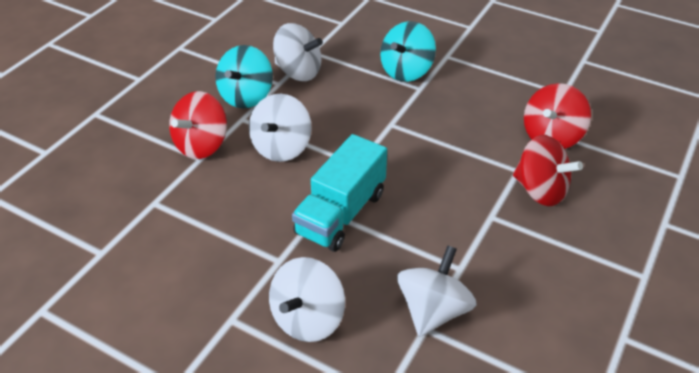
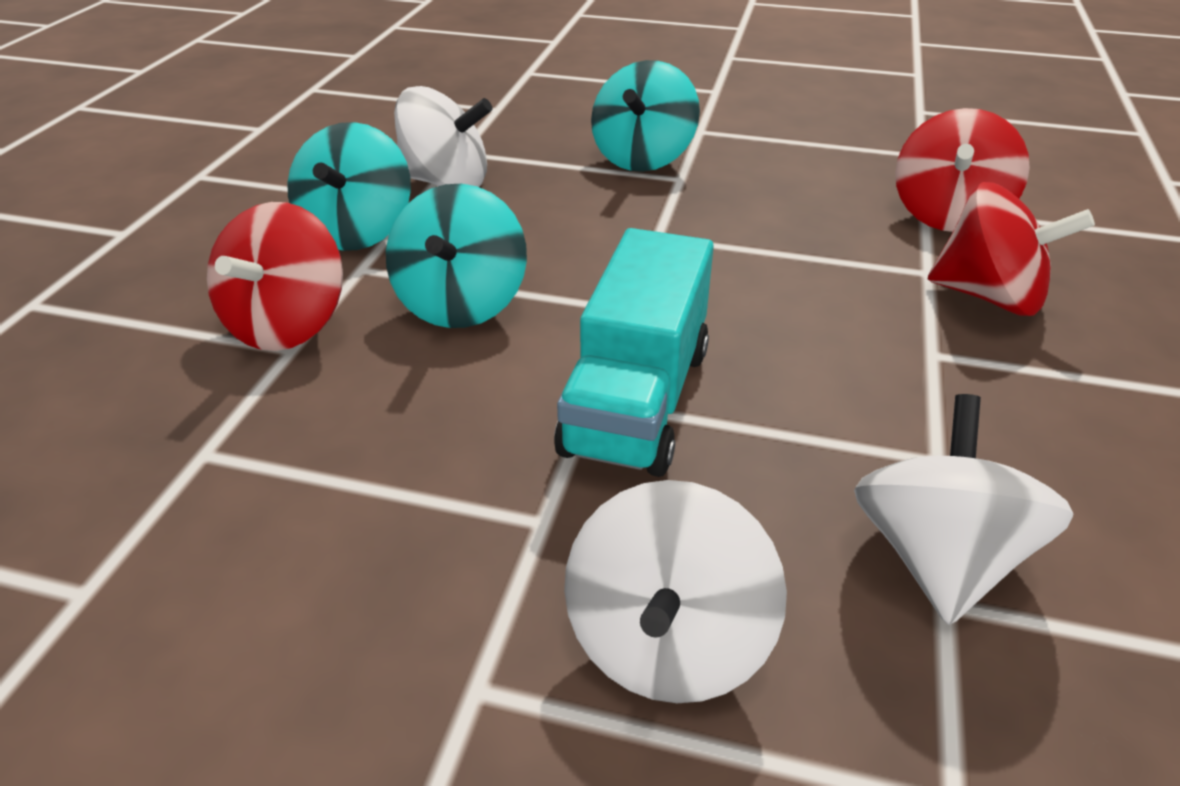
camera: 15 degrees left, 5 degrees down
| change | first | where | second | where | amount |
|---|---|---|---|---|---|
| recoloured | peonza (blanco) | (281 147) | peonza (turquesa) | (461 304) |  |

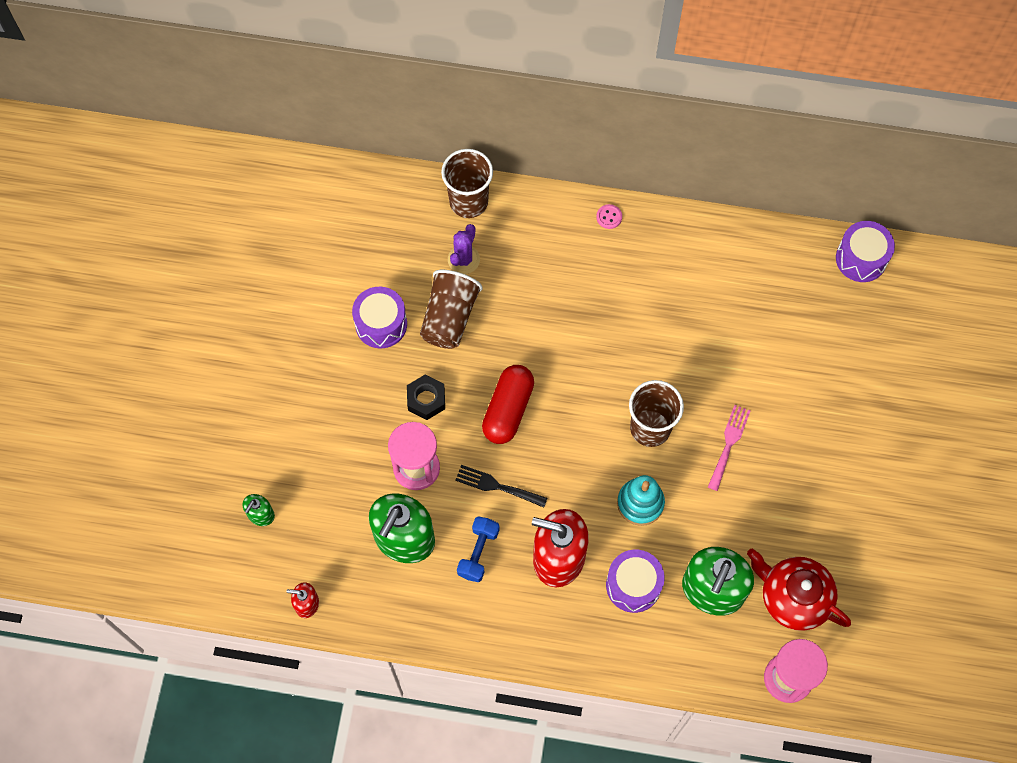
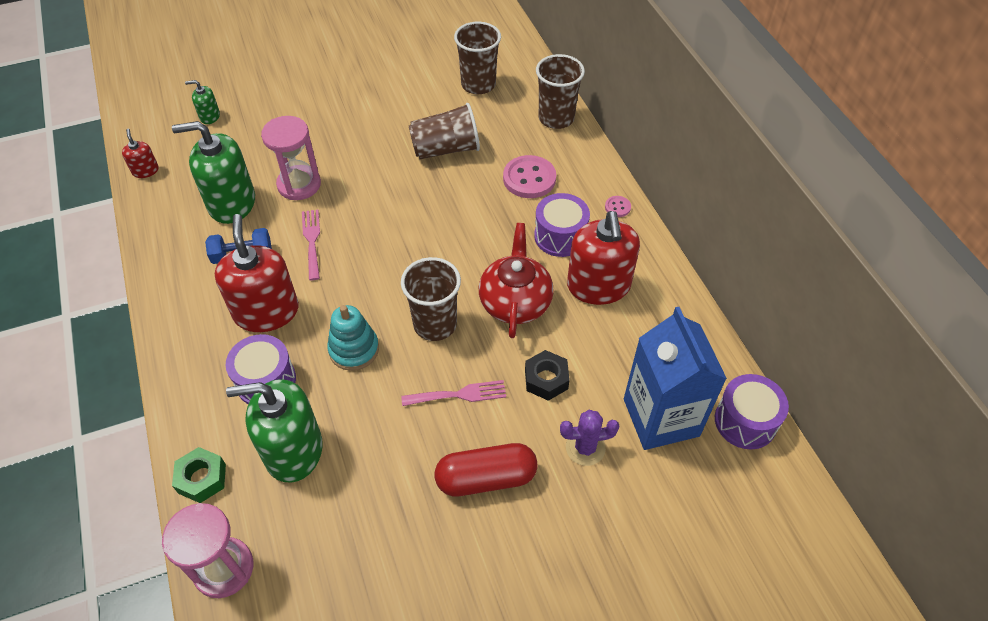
camera: 60 degrees right, 15 degrees down
| change | first | where | second | where | amount |
|---|---|---|---|---|---|
| added |  |  | tuerca (verde) | (202 478) |  |
| recoloured | tenedor (negro) | (497 486) | tenedor (rosa) | (312 241) |  |
| moved | cápsula (rojo) | (508 410) |  | (486 478) |  |
| added |  |  | vaso (marrón) | (478 84) |  |
| moved | tetera (rojo) | (793 597) |  | (515 302) |  |
| added |  |  | botón (rosa) | (529 178) |  |
| moved | tuerca (negro) | (426 399) |  | (546 379) |  |
| moved | tambor (morado) | (381 324) |  | (560 236) |  |
| moved | cactus (morado) | (463 259) |  | (585 448) |  |
| added |  |  | dispensador de jabón (rojo) | (598 286) |  |
| added |  |  | cartón de leche (azul) | (661 417) |  |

EXERCISE:
Look through the material above for the word "rosa" and copy every line that has it.

RESULT OF THIS EXERCISE:
| recoloured | tenedor (negro) | (497 486) | tenedor (rosa) | (312 241) |  |
| added |  |  | botón (rosa) | (529 178) |  |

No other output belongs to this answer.